**Items from a data source:**

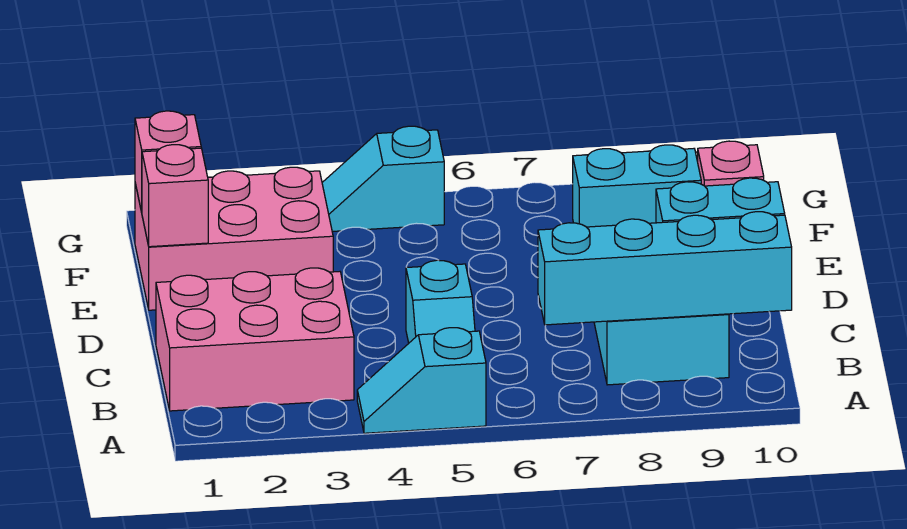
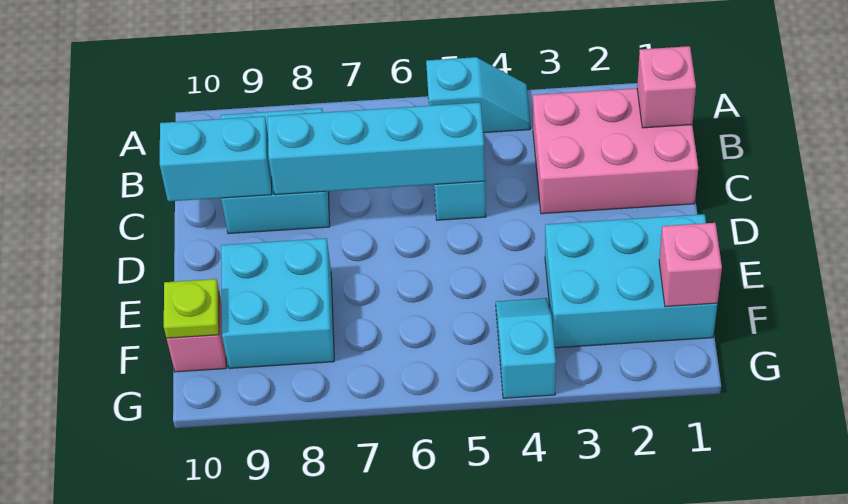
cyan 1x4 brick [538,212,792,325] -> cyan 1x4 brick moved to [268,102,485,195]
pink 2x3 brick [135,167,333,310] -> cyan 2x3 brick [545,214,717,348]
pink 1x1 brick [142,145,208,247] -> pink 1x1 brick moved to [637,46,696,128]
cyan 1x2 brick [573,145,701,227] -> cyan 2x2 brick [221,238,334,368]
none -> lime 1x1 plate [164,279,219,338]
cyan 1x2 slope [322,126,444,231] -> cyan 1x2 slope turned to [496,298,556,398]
==
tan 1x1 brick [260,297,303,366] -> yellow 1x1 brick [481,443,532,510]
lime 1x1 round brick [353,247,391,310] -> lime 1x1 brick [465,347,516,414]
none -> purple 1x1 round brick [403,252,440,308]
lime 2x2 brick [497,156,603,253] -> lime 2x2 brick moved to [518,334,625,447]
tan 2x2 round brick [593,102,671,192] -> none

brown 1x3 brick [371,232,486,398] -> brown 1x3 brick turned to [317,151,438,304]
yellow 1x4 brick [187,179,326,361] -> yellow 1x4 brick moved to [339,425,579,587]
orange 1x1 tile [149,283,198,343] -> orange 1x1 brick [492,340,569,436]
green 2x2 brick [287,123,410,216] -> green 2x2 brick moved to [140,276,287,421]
==
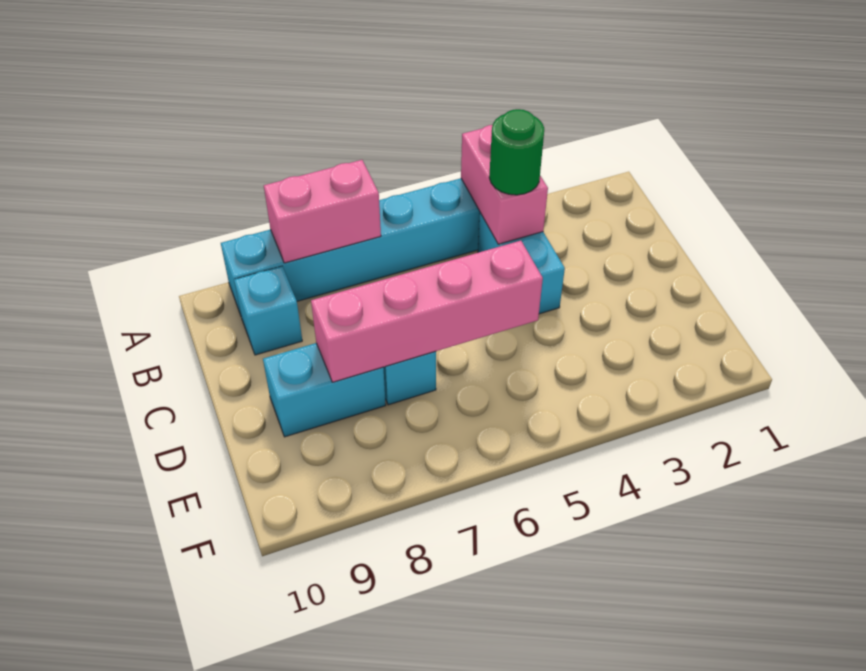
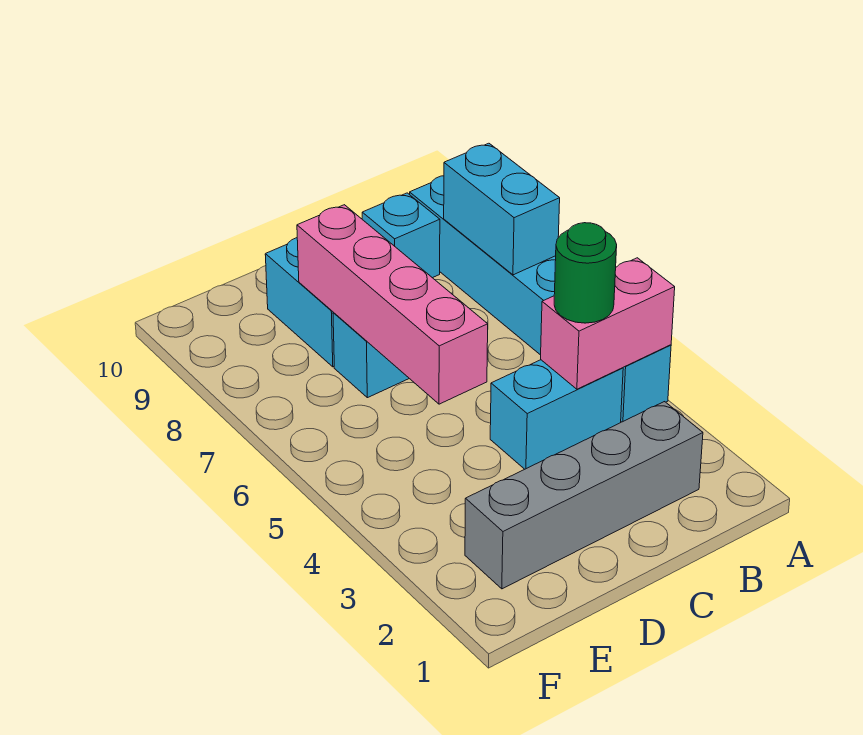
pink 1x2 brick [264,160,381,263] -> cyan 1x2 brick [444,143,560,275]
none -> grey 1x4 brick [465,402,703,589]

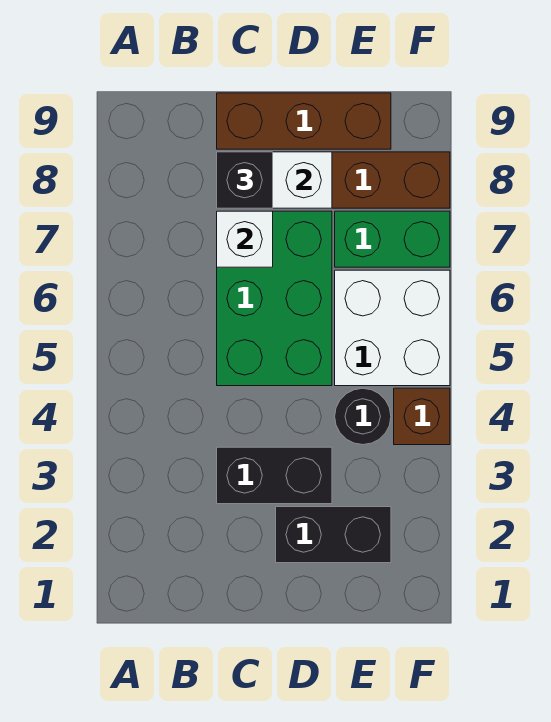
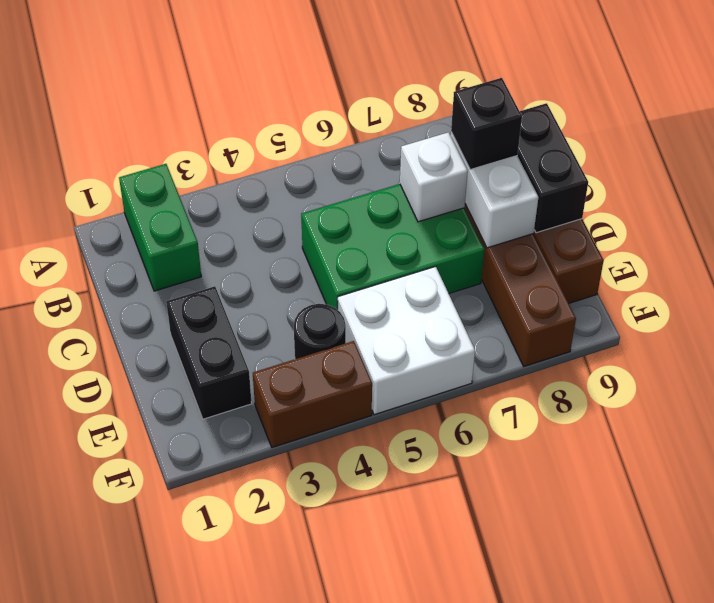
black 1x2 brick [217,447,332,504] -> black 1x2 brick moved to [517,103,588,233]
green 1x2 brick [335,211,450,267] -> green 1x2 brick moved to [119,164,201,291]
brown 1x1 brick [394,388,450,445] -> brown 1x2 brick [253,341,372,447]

**What you are asked to do:**
Write out every line from the entries where "brown" appears.

**Answer to this problem:**
brown 1x3 brick [371,232,486,398] -> brown 1x3 brick turned to [317,151,438,304]
brown 1x1 brick [394,388,450,445] -> brown 1x2 brick [253,341,372,447]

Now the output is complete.